▶ **Aim of the exercise**:
Determine the number of lines in the listing below where the string "point" occurs; answer with the number alone.

▶ **Exercise input**:
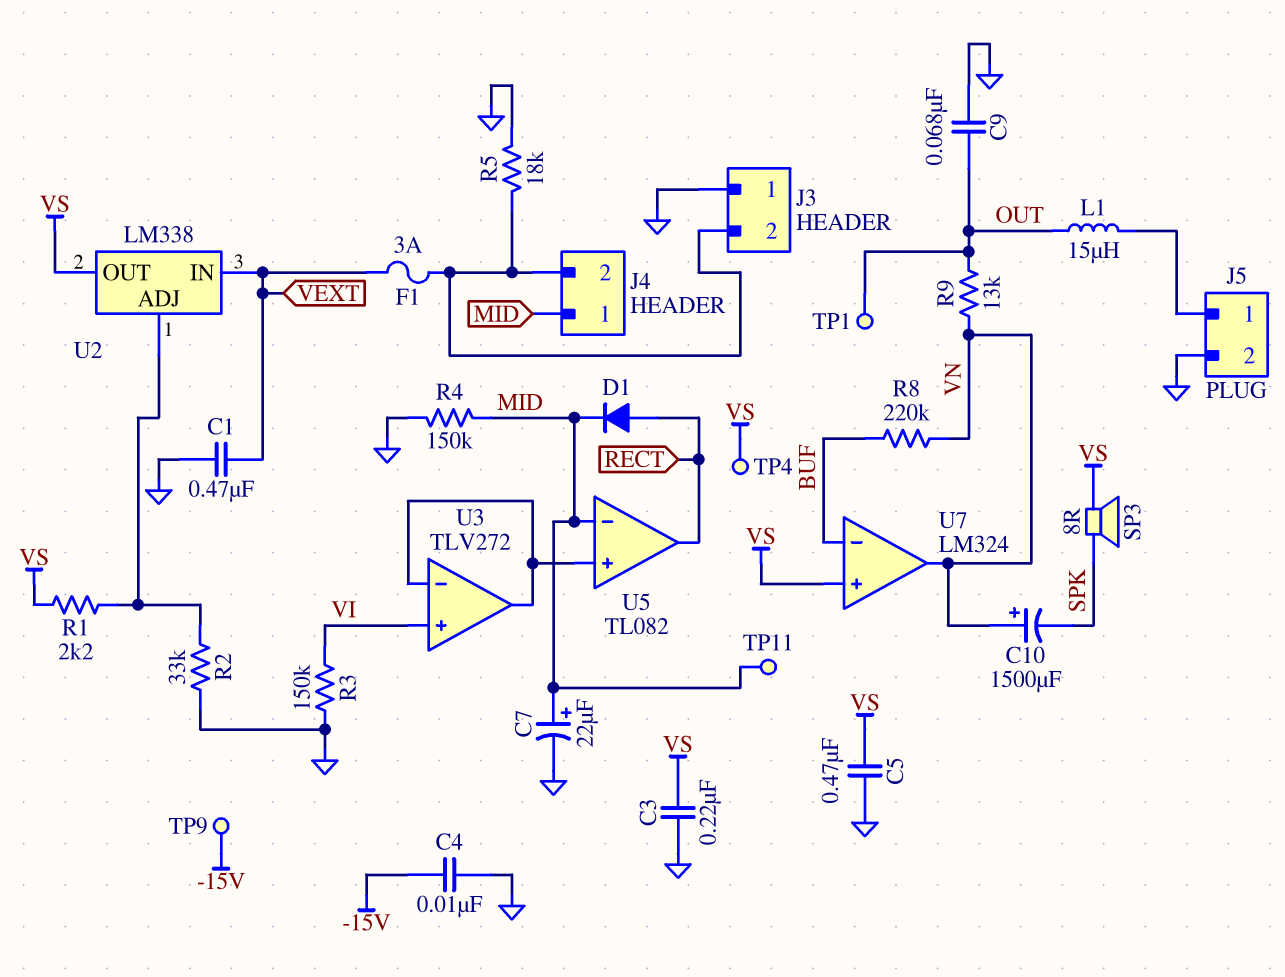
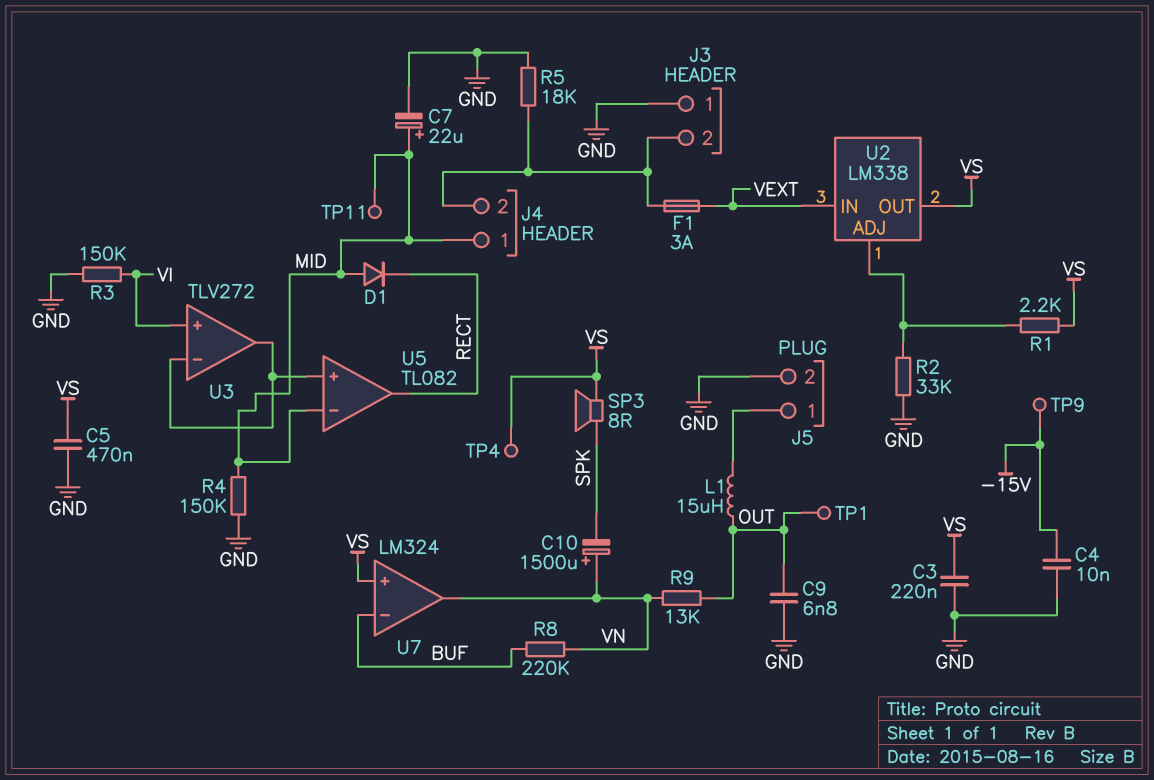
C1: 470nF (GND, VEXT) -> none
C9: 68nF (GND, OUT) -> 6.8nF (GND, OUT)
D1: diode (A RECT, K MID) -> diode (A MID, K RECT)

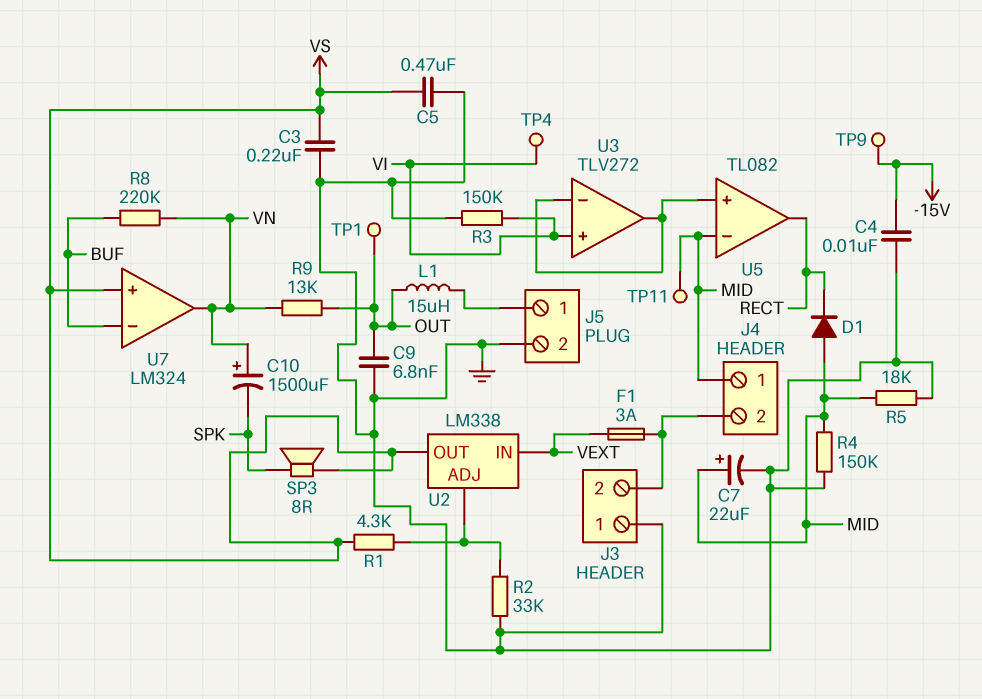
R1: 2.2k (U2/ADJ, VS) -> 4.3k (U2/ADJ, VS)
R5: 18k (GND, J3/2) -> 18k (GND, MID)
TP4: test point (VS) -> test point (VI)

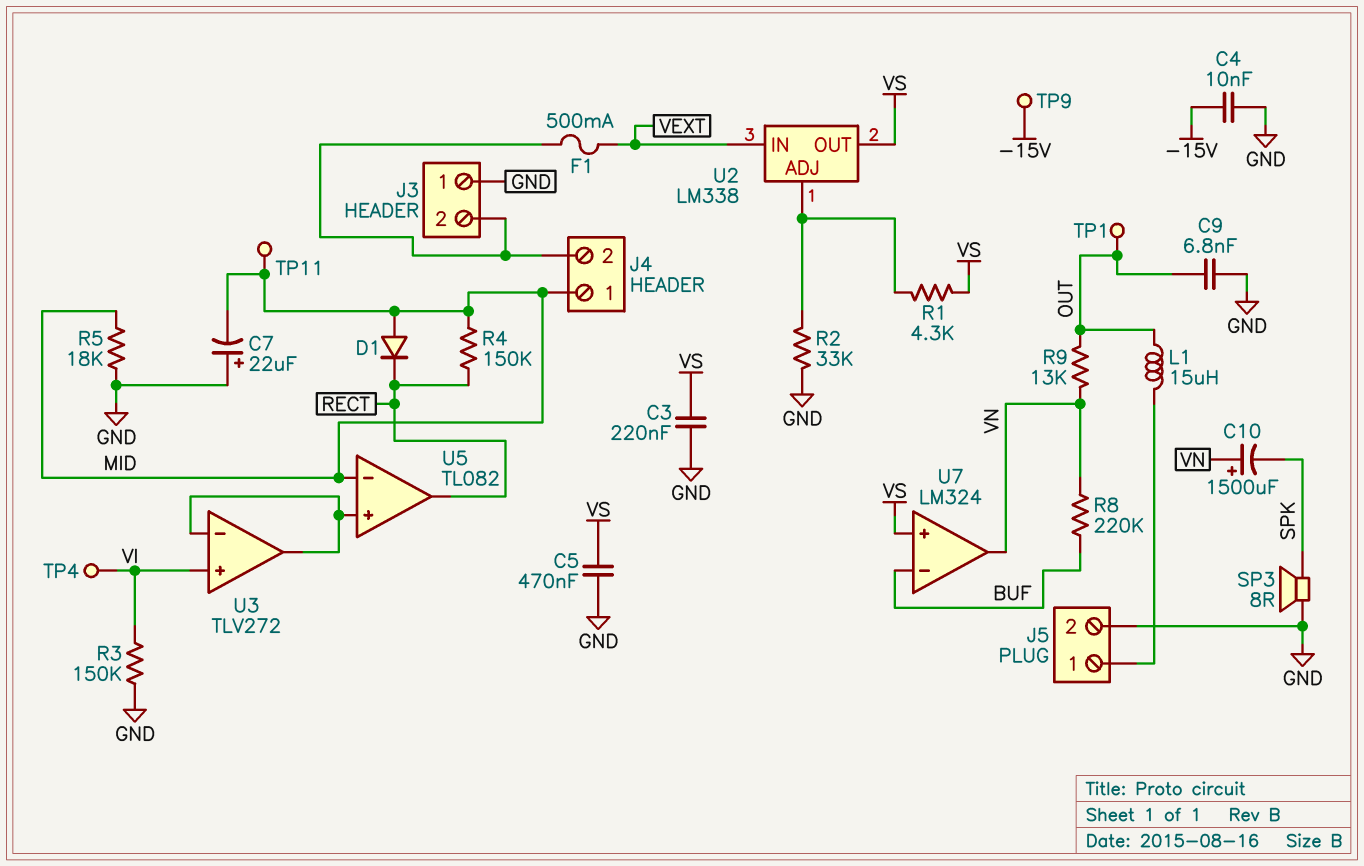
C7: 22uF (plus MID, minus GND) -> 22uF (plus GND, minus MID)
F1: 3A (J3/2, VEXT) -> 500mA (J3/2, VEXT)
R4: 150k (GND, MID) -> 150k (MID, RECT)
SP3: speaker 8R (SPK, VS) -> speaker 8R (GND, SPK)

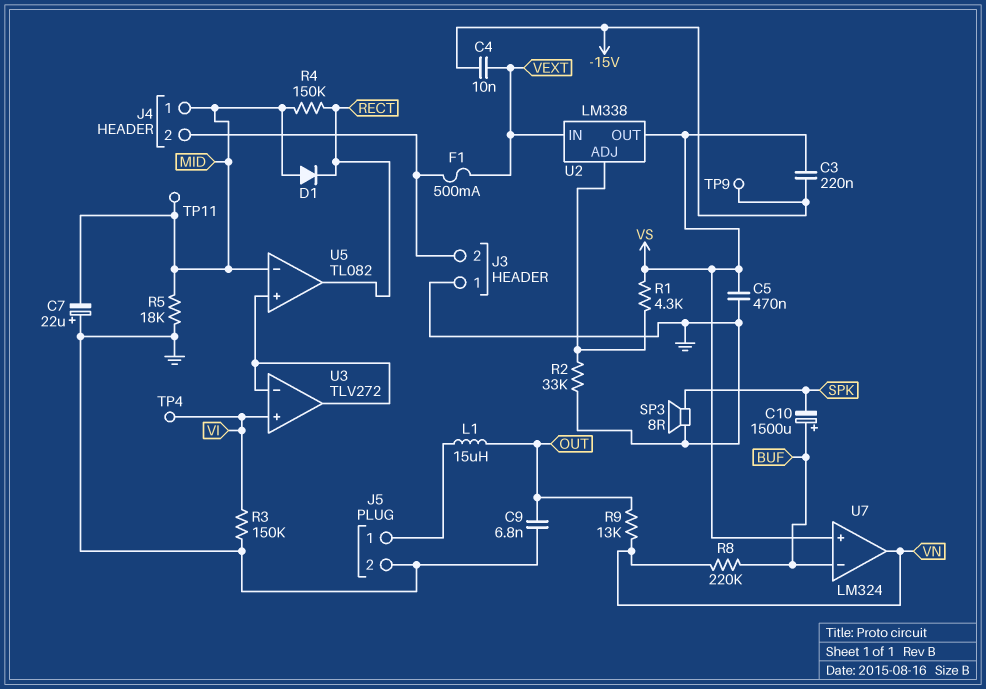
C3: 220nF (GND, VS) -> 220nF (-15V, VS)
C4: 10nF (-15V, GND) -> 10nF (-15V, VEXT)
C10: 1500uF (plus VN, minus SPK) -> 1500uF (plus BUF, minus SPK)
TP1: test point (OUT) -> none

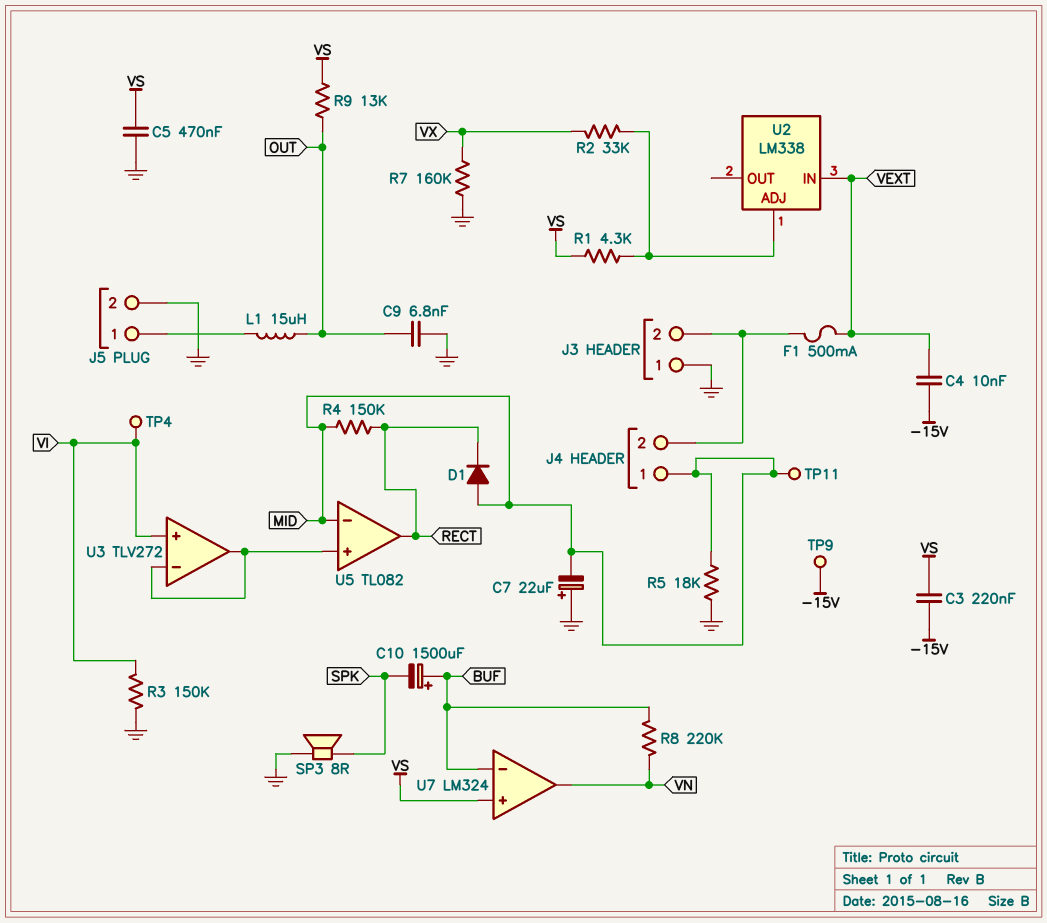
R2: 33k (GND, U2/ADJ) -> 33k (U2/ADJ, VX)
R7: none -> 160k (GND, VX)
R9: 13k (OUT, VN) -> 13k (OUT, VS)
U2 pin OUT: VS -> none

▶ **Response**:
2